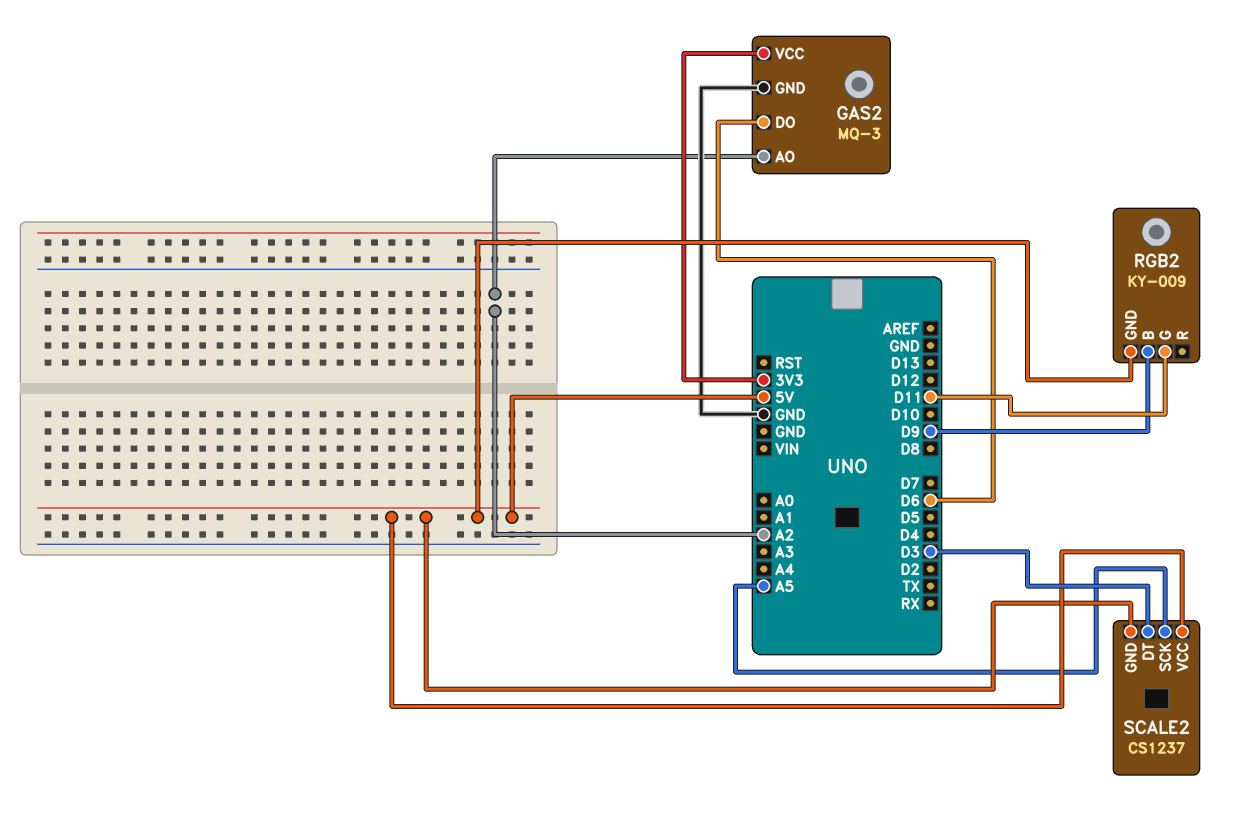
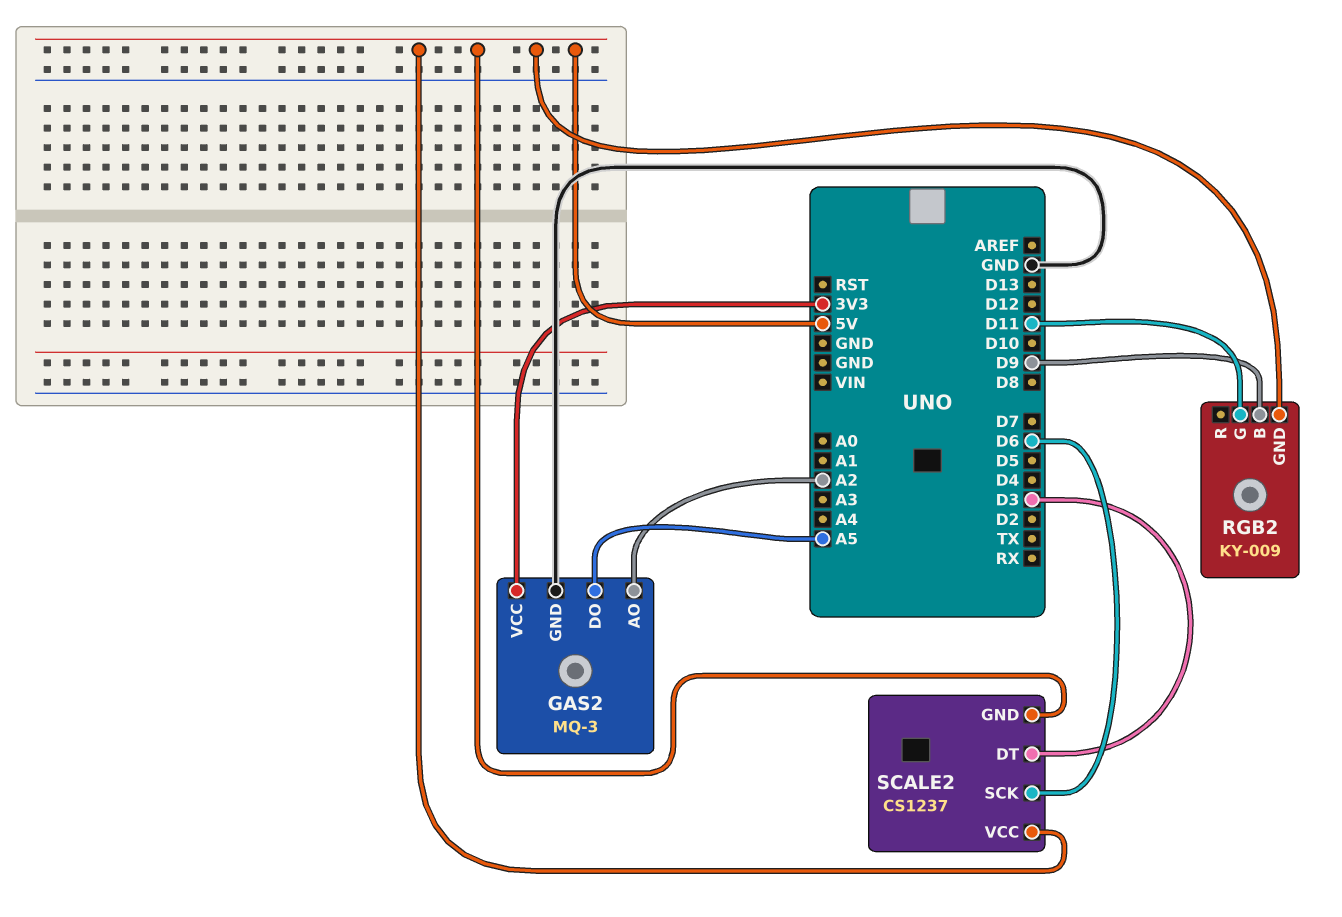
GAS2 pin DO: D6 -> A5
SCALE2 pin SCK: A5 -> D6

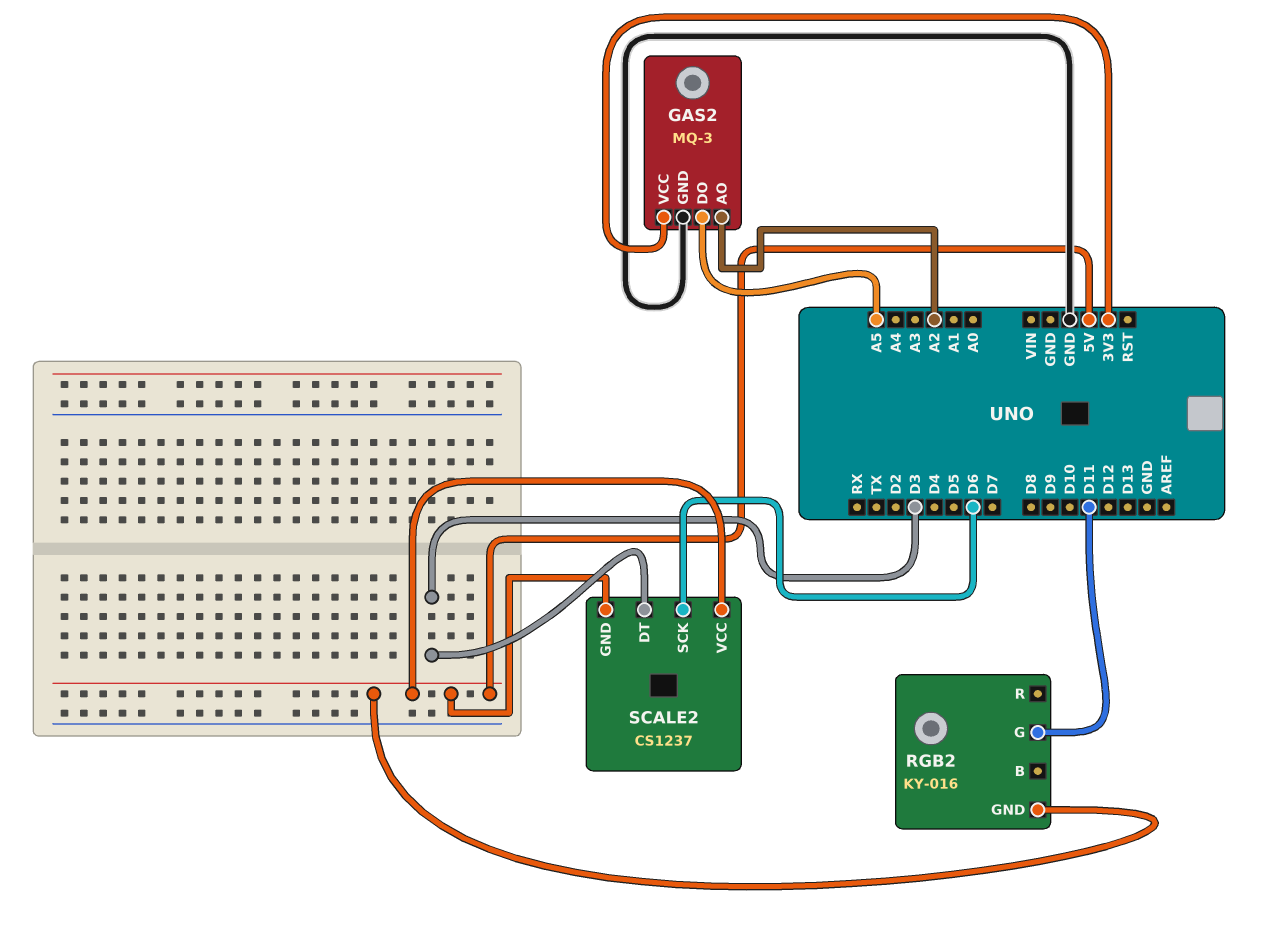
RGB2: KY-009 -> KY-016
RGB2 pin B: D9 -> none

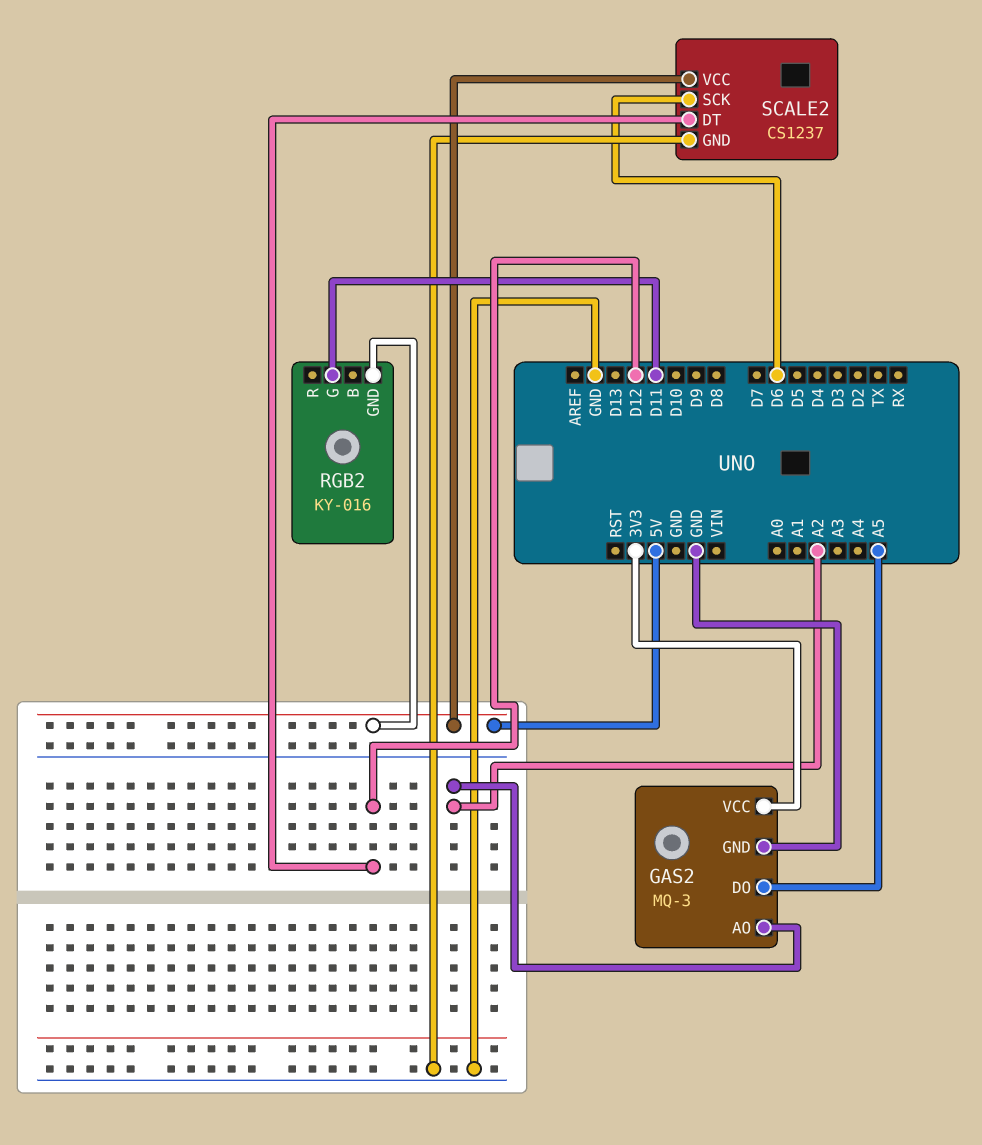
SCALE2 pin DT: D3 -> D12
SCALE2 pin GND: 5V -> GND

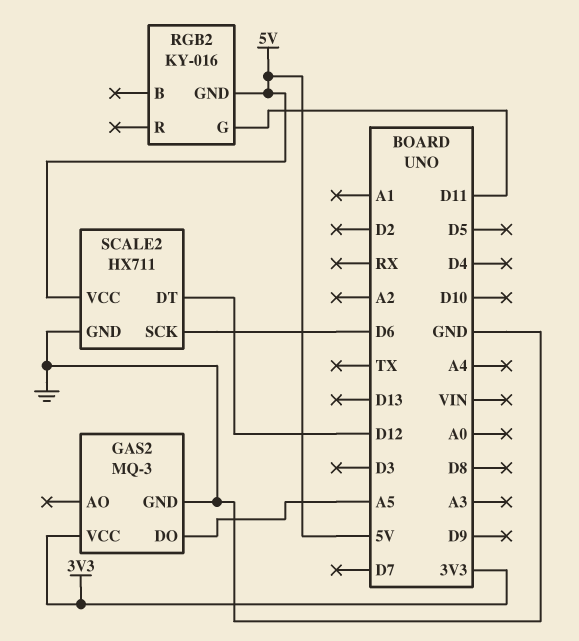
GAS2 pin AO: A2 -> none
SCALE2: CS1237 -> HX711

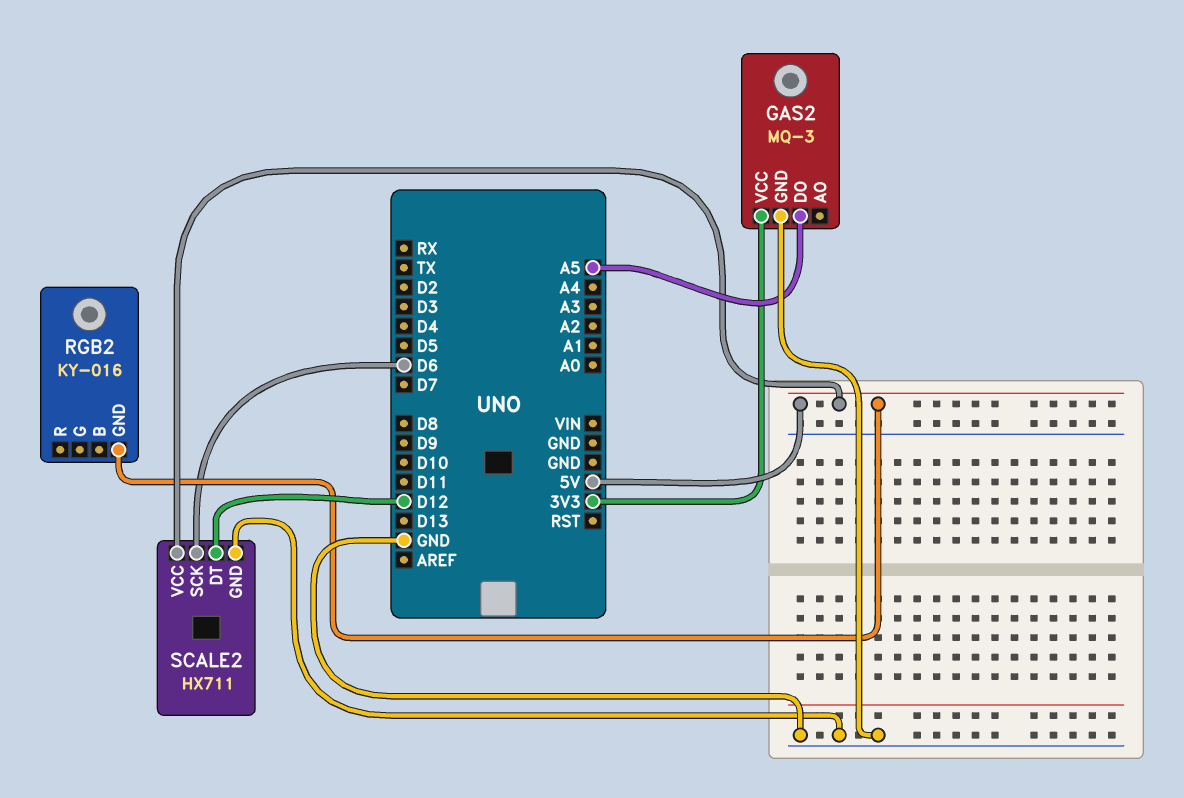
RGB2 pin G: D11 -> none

• **To do**: Nothing but the pictures may be dropped as you repeat the listing above exactly.

• **Result below**:
GAS2 pin DO: D6 -> A5
SCALE2 pin SCK: A5 -> D6

RGB2: KY-009 -> KY-016
RGB2 pin B: D9 -> none

SCALE2 pin DT: D3 -> D12
SCALE2 pin GND: 5V -> GND

GAS2 pin AO: A2 -> none
SCALE2: CS1237 -> HX711

RGB2 pin G: D11 -> none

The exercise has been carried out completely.